(Entri kumpulan data)
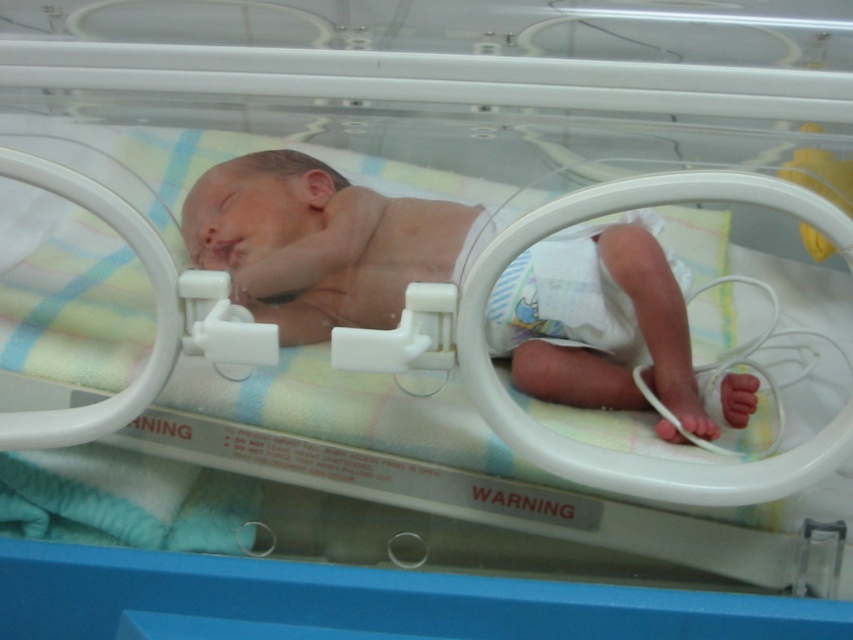
From the picture: You are a nurse checking the baby in the incubator. You need to ensure that the smooth skin newborn at center is positioned safely above the white cloth diaper at lower right. Is the newborn taller than the diaper?

The smooth skin newborn at center is taller than the white cloth diaper at lower right, so yes, the newborn is positioned safely above the diaper.

You are a nurse checking the baby in the incubator. You need to access the diaper. Which side of the smooth skin newborn at center should you approach to reach the white cloth diaper at lower right?

The white cloth diaper at lower right is located to the right side of the smooth skin newborn at center, so you should approach the right side of the smooth skin newborn at center to reach it.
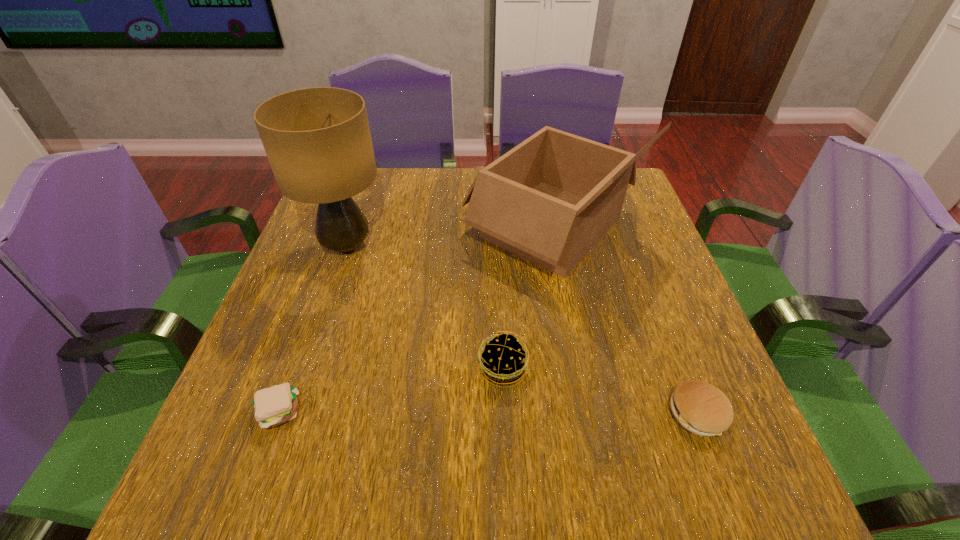
Locate an element on the screen. blank space at the left edge of the desktop is located at coordinates (328, 267).

Identify the location of vacant region at the right edge of the desktop. The image size is (960, 540). (658, 434).

In the image, there is a desktop. Where is `vacant space at the far left corner`? Image resolution: width=960 pixels, height=540 pixels. vacant space at the far left corner is located at coordinates (375, 205).

This screenshot has width=960, height=540. In the image, there is a desktop. What are the coordinates of `vacant space at the near left corner` in the screenshot? It's located at (229, 463).

The image size is (960, 540). I want to click on free space that is in between the tallest patty and the box, so click(x=527, y=298).

Image resolution: width=960 pixels, height=540 pixels. In order to click on vacant area between the tallest object and the rightmost patty in this screenshot , I will do point(522,330).

Where is `vacant space in between the box and the shortest object`? The height and width of the screenshot is (540, 960). vacant space in between the box and the shortest object is located at coordinates (415, 320).

The image size is (960, 540). I want to click on free space between the second tallest object and the rightmost patty, so click(x=624, y=321).

Locate an element on the screen. The width and height of the screenshot is (960, 540). vacant space in between the rightmost patty and the third tallest object is located at coordinates (600, 392).

You are a GUI agent. You are given a task and a screenshot of the screen. Output one action in this format:
    pyautogui.click(x=<x>, y=<y>)
    Task: Click on the vacant space that's between the shortest patty and the tallest object
    The image size is (960, 540).
    Given the screenshot: What is the action you would take?
    pyautogui.click(x=312, y=329)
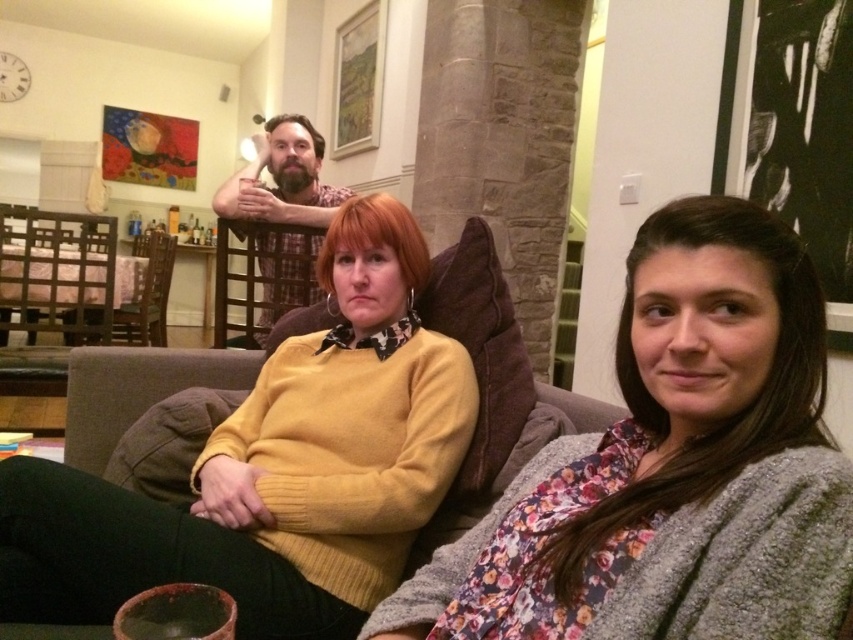
You are a GUI agent. You are given a task and a screenshot of the screen. Output one action in this format:
    pyautogui.click(x=<x>, y=<y>)
    Task: Click on the bearded man at upper center
    The image size is (853, 640).
    Given the screenshot: What is the action you would take?
    pyautogui.click(x=282, y=179)

Is bearded man at upper center bigger than woodenchair at left?

No, bearded man at upper center is not bigger than woodenchair at left.

You are a GUI agent. You are given a task and a screenshot of the screen. Output one action in this format:
    pyautogui.click(x=<x>, y=<y>)
    Task: Click on the bearded man at upper center
    The height and width of the screenshot is (640, 853).
    Given the screenshot: What is the action you would take?
    pyautogui.click(x=282, y=179)

Can you confirm if floral fabric sweater at center is bigger than woodenchair at left?

Incorrect, floral fabric sweater at center is not larger than woodenchair at left.

Who is positioned more to the left, floral fabric sweater at center or woodenchair at left?

woodenchair at left is more to the left.

The image size is (853, 640). Describe the element at coordinates (672, 467) in the screenshot. I see `floral fabric sweater at center` at that location.

Where is `floral fabric sweater at center`? This screenshot has width=853, height=640. floral fabric sweater at center is located at coordinates (672, 467).

Who is positioned more to the left, yellow knit sweater at center or bearded man at upper center?

From the viewer's perspective, bearded man at upper center appears more on the left side.

Between yellow knit sweater at center and bearded man at upper center, which one has less height?

yellow knit sweater at center

Where is `yellow knit sweater at center`? Image resolution: width=853 pixels, height=640 pixels. yellow knit sweater at center is located at coordinates (274, 468).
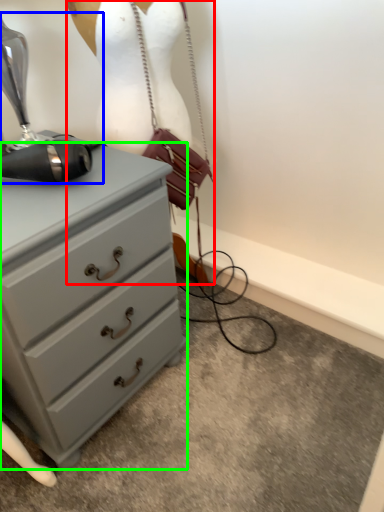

-- Petunjuk Latihan --
Susunlah semua entri kumpulan data di atas menjadi daftar bernomor dengan satu baris untuk setiap nomor dan tanpa baris kosong. Gambar tidak dimasukkan ke dalam jawaban.

-- Penyelesaian Soal --
1. From the picture: You are a nurse checking the baby in the incubator. You need to ensure that the smooth skin newborn at center is positioned safely above the white cloth diaper at lower right. Is the newborn taller than the diaper?
2. The smooth skin newborn at center is taller than the white cloth diaper at lower right, so yes, the newborn is positioned safely above the diaper.
3. You are a nurse checking the baby in the incubator. You need to access the diaper. Which side of the smooth skin newborn at center should you approach to reach the white cloth diaper at lower right?
4. The white cloth diaper at lower right is located to the right side of the smooth skin newborn at center, so you should approach the right side of the smooth skin newborn at center to reach it.
5. Locate an element on the screen. blank space at the left edge of the desktop is located at coordinates (328, 267).
6. Identify the location of vacant region at the right edge of the desktop. The image size is (960, 540). (658, 434).
7. In the image, there is a desktop. Where is `vacant space at the far left corner`? Image resolution: width=960 pixels, height=540 pixels. vacant space at the far left corner is located at coordinates (375, 205).
8. This screenshot has width=960, height=540. In the image, there is a desktop. What are the coordinates of `vacant space at the near left corner` in the screenshot? It's located at (229, 463).
9. The image size is (960, 540). I want to click on free space that is in between the tallest patty and the box, so click(x=527, y=298).
10. Image resolution: width=960 pixels, height=540 pixels. In order to click on vacant area between the tallest object and the rightmost patty in this screenshot , I will do point(522,330).
11. Where is `vacant space in between the box and the shortest object`? The height and width of the screenshot is (540, 960). vacant space in between the box and the shortest object is located at coordinates (415, 320).
12. The image size is (960, 540). I want to click on free space between the second tallest object and the rightmost patty, so click(x=624, y=321).
13. Locate an element on the screen. The width and height of the screenshot is (960, 540). vacant space in between the rightmost patty and the third tallest object is located at coordinates (600, 392).
14. You are a GUI agent. You are given a task and a screenshot of the screen. Output one action in this format:
15.     pyautogui.click(x=<x>, y=<y>)
16.     Task: Click on the vacant space that's between the shortest patty and the tallest object
17.     The image size is (960, 540).
18.     Given the screenshot: What is the action you would take?
19.     pyautogui.click(x=312, y=329)
20. You are a GUI agent. You are given a task and a screenshot of the screen. Output one action in this format:
21.     pyautogui.click(x=<x>, y=<y>)
22.     Task: Click on the bearded man at upper center
23.     The image size is (853, 640).
24.     Given the screenshot: What is the action you would take?
25.     pyautogui.click(x=282, y=179)
26. Is bearded man at upper center bigger than woodenchair at left?
27. No, bearded man at upper center is not bigger than woodenchair at left.
28. You are a GUI agent. You are given a task and a screenshot of the screen. Output one action in this format:
29.     pyautogui.click(x=<x>, y=<y>)
30.     Task: Click on the bearded man at upper center
31.     The height and width of the screenshot is (640, 853).
32.     Given the screenshot: What is the action you would take?
33.     pyautogui.click(x=282, y=179)
34. Can you confirm if floral fabric sweater at center is bigger than woodenchair at left?
35. Incorrect, floral fabric sweater at center is not larger than woodenchair at left.
36. Who is positioned more to the left, floral fabric sweater at center or woodenchair at left?
37. woodenchair at left is more to the left.
38. The image size is (853, 640). Describe the element at coordinates (672, 467) in the screenshot. I see `floral fabric sweater at center` at that location.
39. Where is `floral fabric sweater at center`? This screenshot has width=853, height=640. floral fabric sweater at center is located at coordinates (672, 467).
40. Who is positioned more to the left, yellow knit sweater at center or bearded man at upper center?
41. From the viewer's perspective, bearded man at upper center appears more on the left side.
42. Between yellow knit sweater at center and bearded man at upper center, which one has less height?
43. yellow knit sweater at center
44. Where is `yellow knit sweater at center`? Image resolution: width=853 pixels, height=640 pixels. yellow knit sweater at center is located at coordinates (274, 468).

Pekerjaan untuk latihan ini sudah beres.